§ DATA EXTRACT:

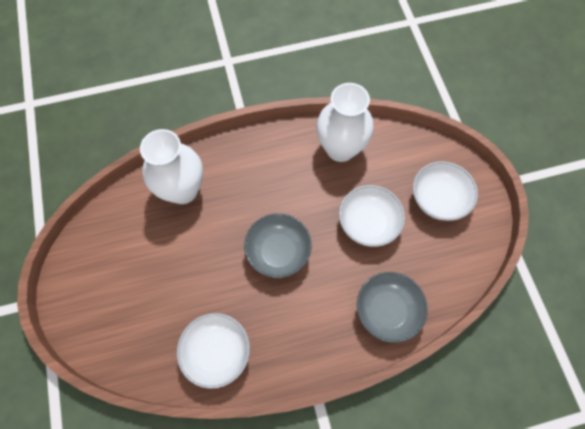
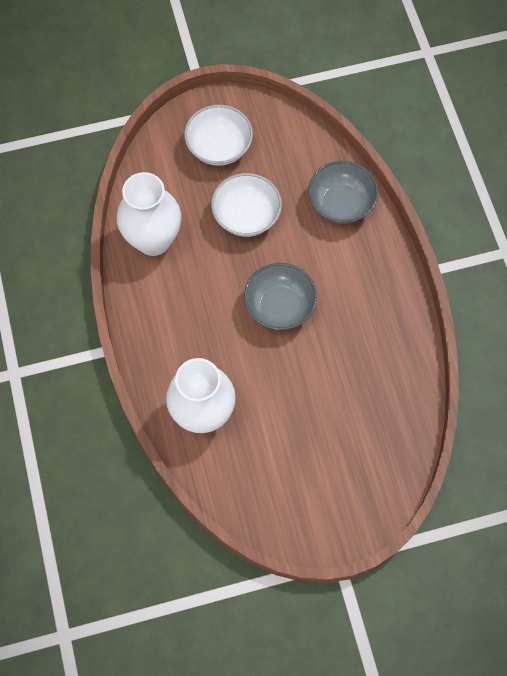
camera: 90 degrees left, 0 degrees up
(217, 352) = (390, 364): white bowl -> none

==

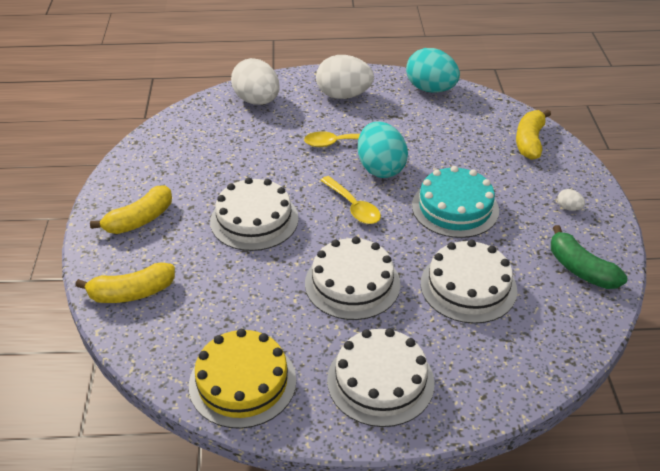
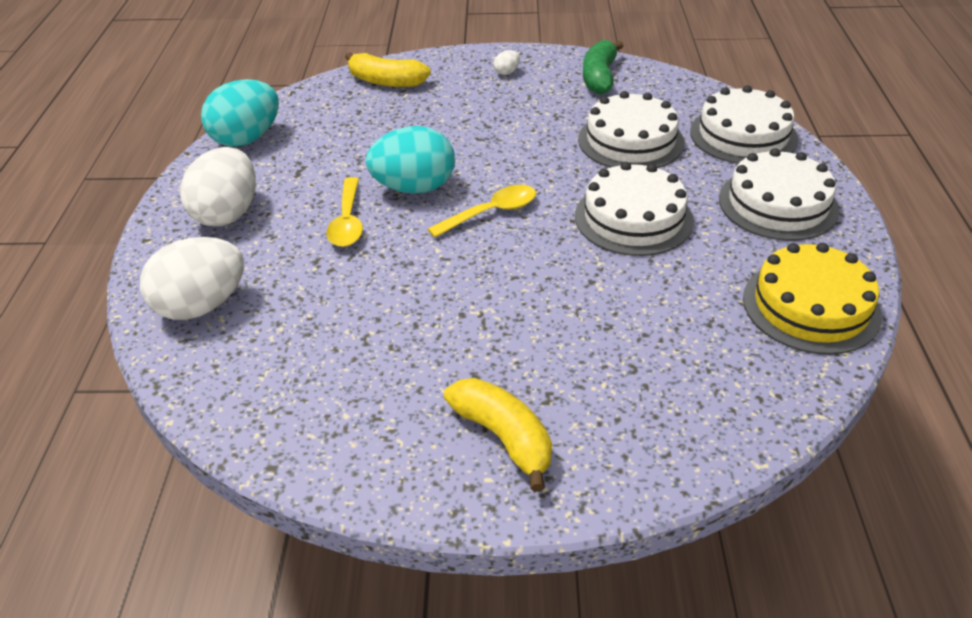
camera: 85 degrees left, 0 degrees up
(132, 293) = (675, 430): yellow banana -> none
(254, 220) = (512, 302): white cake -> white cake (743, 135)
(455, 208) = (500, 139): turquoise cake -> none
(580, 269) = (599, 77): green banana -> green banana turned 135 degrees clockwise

§ WORK TO COMPLETE:
Using the entries above, output exactly the lines between the line holding "(254, 220) = (512, 302): white" and the line holding "(580, 269) = (599, 77): green", end lines included, and nothing more.

§ TASK OUTPUT:
(254, 220) = (512, 302): white cake -> white cake (743, 135)
(455, 208) = (500, 139): turquoise cake -> none
(580, 269) = (599, 77): green banana -> green banana turned 135 degrees clockwise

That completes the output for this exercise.